»»
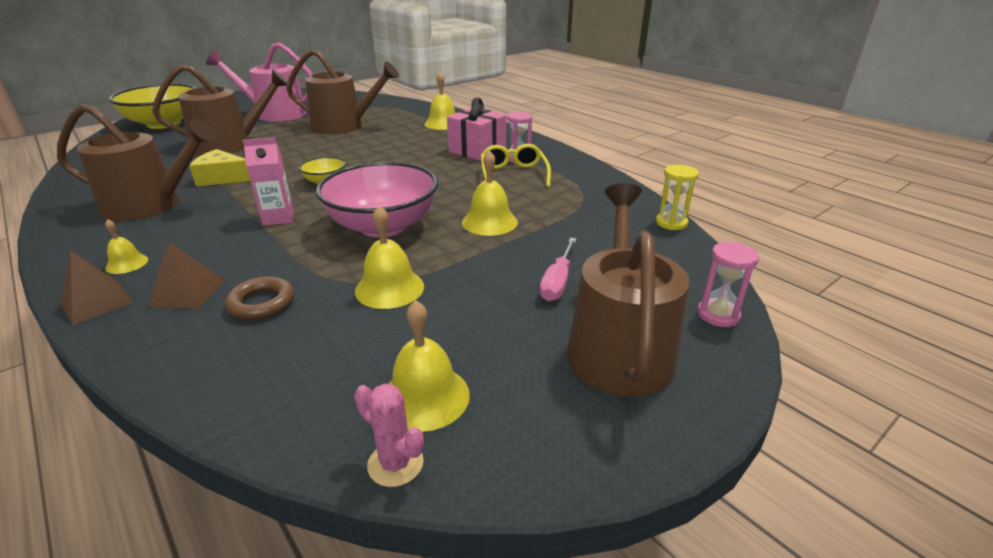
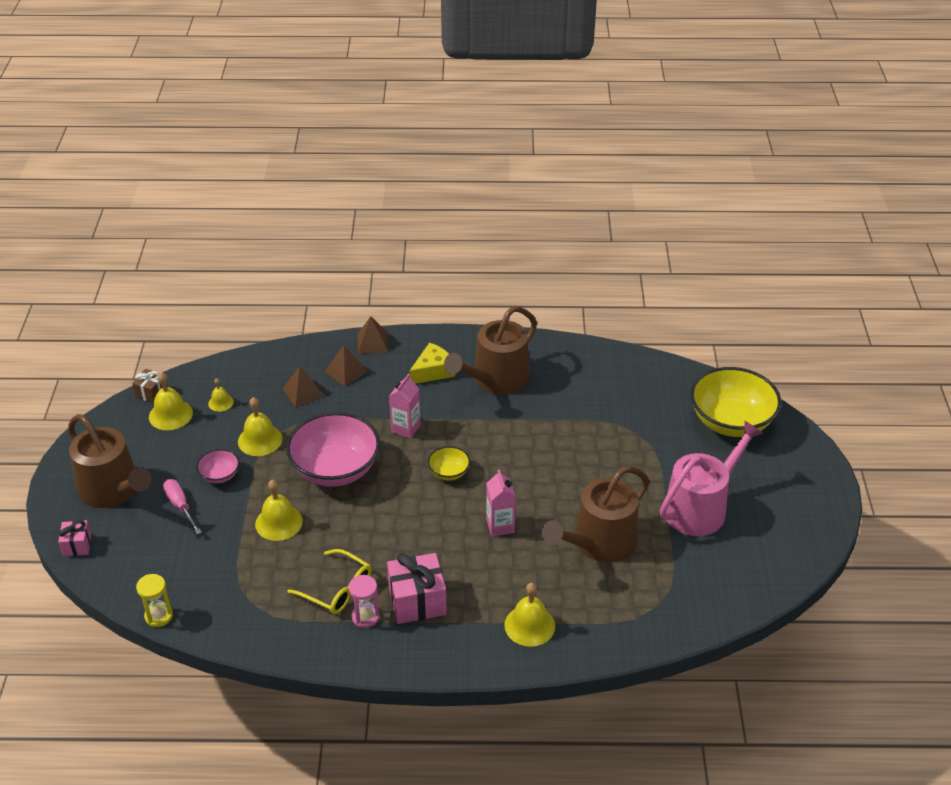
camera: 130 degrees right, 10 degrees up
(127, 263) = (408, 357): yellow bell -> yellow bell (221, 402)
(222, 178) = (519, 422): yellow cheese -> yellow cheese (433, 371)
(230, 144) = (610, 447): brown watering can -> none
(262, 303) = (303, 392): brown ring -> brown pyramid
(366, 151) = (500, 526): none -> pink carton
(395, 464) = (151, 393): pink cactus -> brown gift
(480, 283) = (220, 475): none -> pink bowl
(718, 315) = (77, 545): pink hourglass -> pink gift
««
> AIM OF THE TASK: All lines from the one that contains "(395, 464) = (151, 393): pink" through the end of the material are to be quoted exactly, with both ends included.

> RESPONSE BOX:
(395, 464) = (151, 393): pink cactus -> brown gift
(480, 283) = (220, 475): none -> pink bowl
(718, 315) = (77, 545): pink hourglass -> pink gift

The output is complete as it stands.